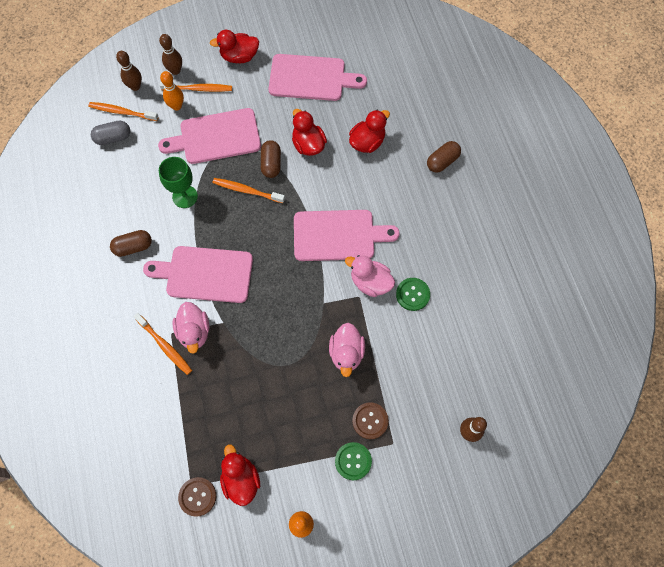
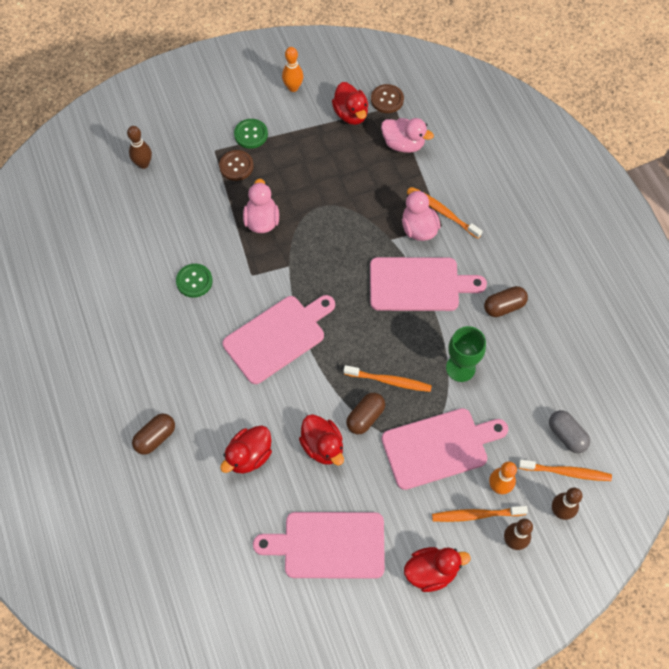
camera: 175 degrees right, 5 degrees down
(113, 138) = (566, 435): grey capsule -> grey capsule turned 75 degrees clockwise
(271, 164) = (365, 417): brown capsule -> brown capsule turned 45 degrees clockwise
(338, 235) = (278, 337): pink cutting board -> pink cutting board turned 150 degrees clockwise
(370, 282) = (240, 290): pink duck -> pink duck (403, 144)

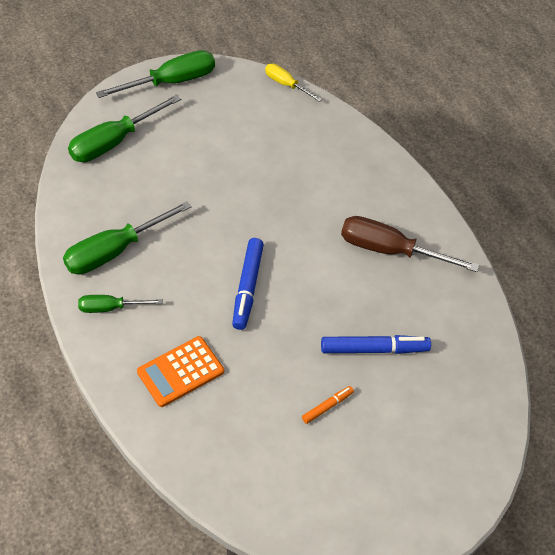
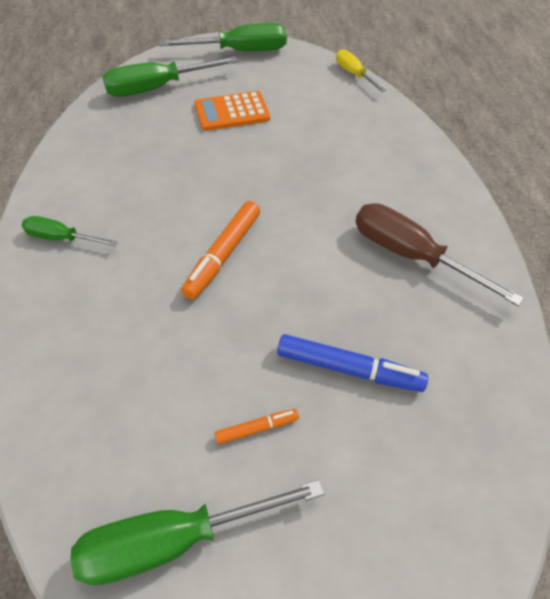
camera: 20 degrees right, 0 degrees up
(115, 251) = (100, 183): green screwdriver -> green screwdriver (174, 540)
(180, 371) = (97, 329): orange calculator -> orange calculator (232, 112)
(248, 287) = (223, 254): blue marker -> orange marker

■ ■ ■

§ Your assignment: After locating the line with "camera: 20 degrees right, 0 degrees up", output that line and every later one exactly, through the end of the entries above.

§ Answer box:
camera: 20 degrees right, 0 degrees up
(115, 251) = (100, 183): green screwdriver -> green screwdriver (174, 540)
(180, 371) = (97, 329): orange calculator -> orange calculator (232, 112)
(248, 287) = (223, 254): blue marker -> orange marker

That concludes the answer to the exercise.